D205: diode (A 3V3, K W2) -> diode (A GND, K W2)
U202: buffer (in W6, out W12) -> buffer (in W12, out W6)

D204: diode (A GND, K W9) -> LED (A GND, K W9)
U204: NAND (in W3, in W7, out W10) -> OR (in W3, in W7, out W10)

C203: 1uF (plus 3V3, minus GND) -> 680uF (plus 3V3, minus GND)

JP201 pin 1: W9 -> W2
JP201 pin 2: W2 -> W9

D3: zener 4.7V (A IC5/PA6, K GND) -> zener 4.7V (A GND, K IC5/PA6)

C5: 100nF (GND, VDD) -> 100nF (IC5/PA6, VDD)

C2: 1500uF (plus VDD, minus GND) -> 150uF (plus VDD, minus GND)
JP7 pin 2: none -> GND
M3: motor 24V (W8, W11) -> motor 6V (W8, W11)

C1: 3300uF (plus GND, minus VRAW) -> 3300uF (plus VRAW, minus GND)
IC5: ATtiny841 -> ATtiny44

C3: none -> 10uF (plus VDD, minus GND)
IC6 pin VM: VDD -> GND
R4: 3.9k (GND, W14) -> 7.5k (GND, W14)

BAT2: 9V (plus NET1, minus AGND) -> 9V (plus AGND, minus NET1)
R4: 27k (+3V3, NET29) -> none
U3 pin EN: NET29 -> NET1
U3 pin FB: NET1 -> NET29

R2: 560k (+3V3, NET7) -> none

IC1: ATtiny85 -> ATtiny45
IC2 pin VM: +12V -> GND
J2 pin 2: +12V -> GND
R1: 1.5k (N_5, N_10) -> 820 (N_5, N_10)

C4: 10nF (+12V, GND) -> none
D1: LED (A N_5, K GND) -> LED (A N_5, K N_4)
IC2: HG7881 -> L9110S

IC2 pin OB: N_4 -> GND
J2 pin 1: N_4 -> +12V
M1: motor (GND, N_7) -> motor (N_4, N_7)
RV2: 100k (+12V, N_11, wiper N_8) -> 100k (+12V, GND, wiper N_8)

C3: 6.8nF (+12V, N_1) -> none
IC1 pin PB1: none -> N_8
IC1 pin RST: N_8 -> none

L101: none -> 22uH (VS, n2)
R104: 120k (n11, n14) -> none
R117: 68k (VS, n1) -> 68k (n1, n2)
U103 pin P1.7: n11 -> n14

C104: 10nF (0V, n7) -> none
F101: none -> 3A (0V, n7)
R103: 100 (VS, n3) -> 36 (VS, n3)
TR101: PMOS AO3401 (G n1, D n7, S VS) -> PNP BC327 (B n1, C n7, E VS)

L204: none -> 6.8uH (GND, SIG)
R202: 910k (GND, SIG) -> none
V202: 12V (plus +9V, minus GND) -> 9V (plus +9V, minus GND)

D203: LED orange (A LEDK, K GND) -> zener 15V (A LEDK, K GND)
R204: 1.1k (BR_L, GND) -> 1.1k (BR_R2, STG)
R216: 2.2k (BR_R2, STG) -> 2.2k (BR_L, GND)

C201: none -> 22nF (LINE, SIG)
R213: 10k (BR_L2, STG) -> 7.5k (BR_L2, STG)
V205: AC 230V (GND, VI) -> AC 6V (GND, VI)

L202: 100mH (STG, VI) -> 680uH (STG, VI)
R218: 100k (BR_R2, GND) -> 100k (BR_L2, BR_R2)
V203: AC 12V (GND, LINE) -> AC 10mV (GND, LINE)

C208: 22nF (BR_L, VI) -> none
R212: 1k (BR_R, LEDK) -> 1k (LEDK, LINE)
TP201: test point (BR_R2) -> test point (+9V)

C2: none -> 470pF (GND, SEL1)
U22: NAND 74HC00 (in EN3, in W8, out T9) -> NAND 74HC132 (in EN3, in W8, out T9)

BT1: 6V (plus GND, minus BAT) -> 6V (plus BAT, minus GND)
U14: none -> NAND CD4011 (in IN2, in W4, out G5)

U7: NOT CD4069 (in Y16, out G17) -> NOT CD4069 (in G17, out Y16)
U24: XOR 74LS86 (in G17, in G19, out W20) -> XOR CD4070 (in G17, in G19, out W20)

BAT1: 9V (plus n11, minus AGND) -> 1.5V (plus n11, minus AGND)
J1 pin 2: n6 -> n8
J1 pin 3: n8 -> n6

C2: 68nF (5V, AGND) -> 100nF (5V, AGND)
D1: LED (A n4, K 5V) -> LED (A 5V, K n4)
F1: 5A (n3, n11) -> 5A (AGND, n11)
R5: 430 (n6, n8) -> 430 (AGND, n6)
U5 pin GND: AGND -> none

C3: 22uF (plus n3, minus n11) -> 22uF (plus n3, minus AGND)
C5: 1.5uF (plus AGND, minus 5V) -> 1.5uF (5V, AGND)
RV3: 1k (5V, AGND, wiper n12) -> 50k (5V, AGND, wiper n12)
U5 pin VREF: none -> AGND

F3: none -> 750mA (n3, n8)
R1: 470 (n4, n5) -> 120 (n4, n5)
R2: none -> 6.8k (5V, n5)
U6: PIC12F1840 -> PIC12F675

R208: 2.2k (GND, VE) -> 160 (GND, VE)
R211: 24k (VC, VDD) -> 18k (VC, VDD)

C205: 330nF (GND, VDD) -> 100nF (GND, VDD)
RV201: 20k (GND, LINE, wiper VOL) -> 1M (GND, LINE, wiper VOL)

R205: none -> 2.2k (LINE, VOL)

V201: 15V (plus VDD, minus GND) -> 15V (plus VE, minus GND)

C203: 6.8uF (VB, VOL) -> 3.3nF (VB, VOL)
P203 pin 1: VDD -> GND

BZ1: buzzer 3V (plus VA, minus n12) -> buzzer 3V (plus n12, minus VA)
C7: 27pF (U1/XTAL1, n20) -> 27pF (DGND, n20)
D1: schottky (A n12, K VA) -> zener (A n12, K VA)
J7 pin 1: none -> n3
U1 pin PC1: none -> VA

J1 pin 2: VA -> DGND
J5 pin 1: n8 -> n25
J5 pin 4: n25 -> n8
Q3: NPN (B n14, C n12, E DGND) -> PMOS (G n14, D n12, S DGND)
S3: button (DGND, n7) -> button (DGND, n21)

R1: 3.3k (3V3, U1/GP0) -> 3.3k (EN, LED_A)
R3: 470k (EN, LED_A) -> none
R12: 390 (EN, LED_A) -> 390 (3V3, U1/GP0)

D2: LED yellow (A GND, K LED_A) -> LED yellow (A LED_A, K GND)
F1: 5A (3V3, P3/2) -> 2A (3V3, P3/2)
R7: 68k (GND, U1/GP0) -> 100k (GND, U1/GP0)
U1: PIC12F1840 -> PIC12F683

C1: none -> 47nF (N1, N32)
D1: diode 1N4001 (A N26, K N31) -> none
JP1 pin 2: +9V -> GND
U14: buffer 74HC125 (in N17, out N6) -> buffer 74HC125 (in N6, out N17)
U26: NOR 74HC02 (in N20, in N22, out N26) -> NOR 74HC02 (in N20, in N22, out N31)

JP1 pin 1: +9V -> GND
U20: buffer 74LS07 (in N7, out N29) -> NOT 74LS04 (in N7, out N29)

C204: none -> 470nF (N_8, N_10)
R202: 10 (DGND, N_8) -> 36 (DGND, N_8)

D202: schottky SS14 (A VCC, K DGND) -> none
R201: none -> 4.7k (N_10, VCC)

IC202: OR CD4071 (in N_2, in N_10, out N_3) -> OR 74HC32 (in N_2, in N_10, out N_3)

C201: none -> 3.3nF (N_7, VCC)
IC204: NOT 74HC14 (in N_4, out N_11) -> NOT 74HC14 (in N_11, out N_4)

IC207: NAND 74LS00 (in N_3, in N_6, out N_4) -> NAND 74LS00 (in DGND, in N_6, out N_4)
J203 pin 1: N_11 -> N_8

⁂

#### [What needs to be done]
Look above for the line containing "U5 pin GND: AGND -> none" and the line containing "F3: none -> 750mA (n3, n8)". Transcribe both, with the lines between them, exactly.

#### [Task output]
U5 pin GND: AGND -> none

C3: 22uF (plus n3, minus n11) -> 22uF (plus n3, minus AGND)
C5: 1.5uF (plus AGND, minus 5V) -> 1.5uF (5V, AGND)
RV3: 1k (5V, AGND, wiper n12) -> 50k (5V, AGND, wiper n12)
U5 pin VREF: none -> AGND

F3: none -> 750mA (n3, n8)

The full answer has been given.